### BRIEF
Please write out exactly the lines of the data below from the line holding "R2: 75k (+15V, AGND) -> 75k (AGND, U3/PB0)" through the line holding "TP201: test point (N1) -> none", and leave out the rest.

(Difference listings)

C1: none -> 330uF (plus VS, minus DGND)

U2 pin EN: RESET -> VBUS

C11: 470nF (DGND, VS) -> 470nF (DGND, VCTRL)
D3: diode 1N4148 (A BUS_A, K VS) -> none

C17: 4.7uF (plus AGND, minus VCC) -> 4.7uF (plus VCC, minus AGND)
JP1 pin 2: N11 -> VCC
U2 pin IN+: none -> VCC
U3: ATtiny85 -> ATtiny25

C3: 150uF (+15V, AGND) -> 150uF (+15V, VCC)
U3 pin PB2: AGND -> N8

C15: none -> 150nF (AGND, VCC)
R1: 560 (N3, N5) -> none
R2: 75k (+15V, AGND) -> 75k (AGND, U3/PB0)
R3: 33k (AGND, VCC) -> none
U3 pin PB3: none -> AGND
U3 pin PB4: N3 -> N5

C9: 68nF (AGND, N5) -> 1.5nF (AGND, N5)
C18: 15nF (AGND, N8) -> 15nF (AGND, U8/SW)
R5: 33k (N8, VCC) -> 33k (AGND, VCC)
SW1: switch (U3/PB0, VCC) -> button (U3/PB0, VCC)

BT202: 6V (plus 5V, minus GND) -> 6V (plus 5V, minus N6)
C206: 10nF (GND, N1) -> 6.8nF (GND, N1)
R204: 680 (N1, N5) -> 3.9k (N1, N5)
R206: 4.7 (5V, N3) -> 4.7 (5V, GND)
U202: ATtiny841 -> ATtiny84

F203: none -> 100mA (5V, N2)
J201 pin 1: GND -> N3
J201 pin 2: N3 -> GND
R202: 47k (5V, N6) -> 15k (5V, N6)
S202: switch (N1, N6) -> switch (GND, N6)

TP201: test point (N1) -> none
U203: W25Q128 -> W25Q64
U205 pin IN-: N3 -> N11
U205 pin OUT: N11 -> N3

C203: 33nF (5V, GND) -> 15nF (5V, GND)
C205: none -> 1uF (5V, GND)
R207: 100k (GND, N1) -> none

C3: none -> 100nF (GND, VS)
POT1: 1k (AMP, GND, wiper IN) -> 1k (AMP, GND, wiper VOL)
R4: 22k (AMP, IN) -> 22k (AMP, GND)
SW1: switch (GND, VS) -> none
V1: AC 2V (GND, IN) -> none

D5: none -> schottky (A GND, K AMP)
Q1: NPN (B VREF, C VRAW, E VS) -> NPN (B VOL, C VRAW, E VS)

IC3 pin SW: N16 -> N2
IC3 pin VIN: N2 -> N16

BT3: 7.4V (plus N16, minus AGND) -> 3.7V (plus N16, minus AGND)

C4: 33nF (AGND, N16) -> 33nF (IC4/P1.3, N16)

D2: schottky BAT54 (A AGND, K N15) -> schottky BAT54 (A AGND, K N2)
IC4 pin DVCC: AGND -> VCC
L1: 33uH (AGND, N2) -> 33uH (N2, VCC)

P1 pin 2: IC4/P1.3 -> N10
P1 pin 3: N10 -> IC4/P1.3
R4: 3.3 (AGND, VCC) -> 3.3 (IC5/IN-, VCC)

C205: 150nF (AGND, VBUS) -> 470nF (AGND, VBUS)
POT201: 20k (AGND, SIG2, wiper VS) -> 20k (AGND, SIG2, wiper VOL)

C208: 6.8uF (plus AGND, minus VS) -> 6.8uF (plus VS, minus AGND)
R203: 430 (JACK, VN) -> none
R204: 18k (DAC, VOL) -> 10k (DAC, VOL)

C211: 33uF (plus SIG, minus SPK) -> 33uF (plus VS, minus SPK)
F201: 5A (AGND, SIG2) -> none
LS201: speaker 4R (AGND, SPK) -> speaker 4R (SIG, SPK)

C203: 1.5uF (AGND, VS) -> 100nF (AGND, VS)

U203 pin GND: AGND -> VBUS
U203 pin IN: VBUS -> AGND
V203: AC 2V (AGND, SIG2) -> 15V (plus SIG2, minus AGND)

### RESPONSE TO THIS EXERCISE
R2: 75k (+15V, AGND) -> 75k (AGND, U3/PB0)
R3: 33k (AGND, VCC) -> none
U3 pin PB3: none -> AGND
U3 pin PB4: N3 -> N5

C9: 68nF (AGND, N5) -> 1.5nF (AGND, N5)
C18: 15nF (AGND, N8) -> 15nF (AGND, U8/SW)
R5: 33k (N8, VCC) -> 33k (AGND, VCC)
SW1: switch (U3/PB0, VCC) -> button (U3/PB0, VCC)

BT202: 6V (plus 5V, minus GND) -> 6V (plus 5V, minus N6)
C206: 10nF (GND, N1) -> 6.8nF (GND, N1)
R204: 680 (N1, N5) -> 3.9k (N1, N5)
R206: 4.7 (5V, N3) -> 4.7 (5V, GND)
U202: ATtiny841 -> ATtiny84

F203: none -> 100mA (5V, N2)
J201 pin 1: GND -> N3
J201 pin 2: N3 -> GND
R202: 47k (5V, N6) -> 15k (5V, N6)
S202: switch (N1, N6) -> switch (GND, N6)

TP201: test point (N1) -> none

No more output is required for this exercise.